(Task description): Which lines in the records below contain the word "purple"? Report each of them.

(Given data):
*** Begin section ***
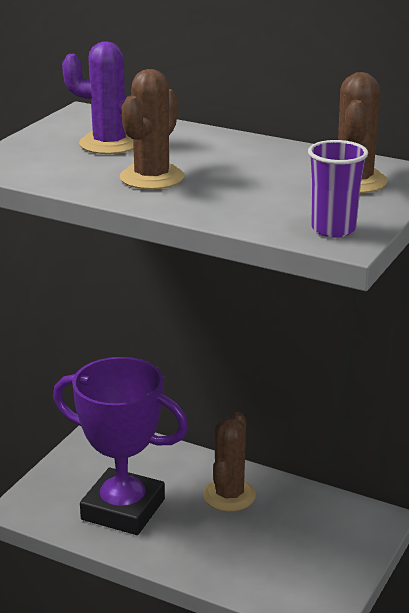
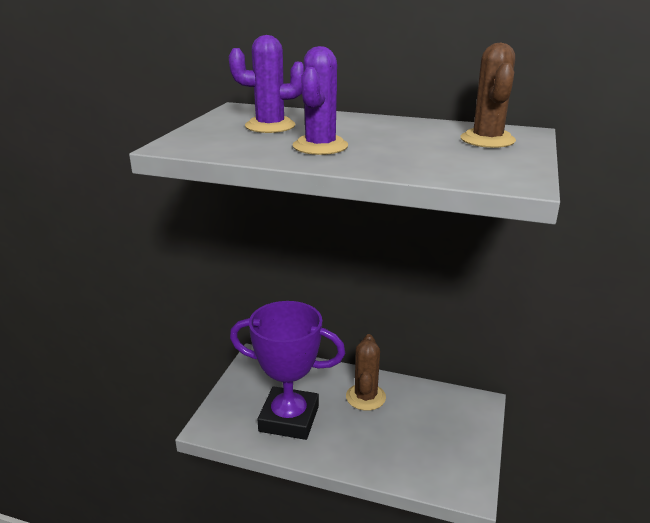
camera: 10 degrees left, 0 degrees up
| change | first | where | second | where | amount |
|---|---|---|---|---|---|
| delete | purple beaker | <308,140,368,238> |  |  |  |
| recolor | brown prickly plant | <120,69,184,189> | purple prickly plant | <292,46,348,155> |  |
*** End section ***
(Solution to the problem):
| delete | purple beaker | <308,140,368,238> |  |  |  |
| recolor | brown prickly plant | <120,69,184,189> | purple prickly plant | <292,46,348,155> |  |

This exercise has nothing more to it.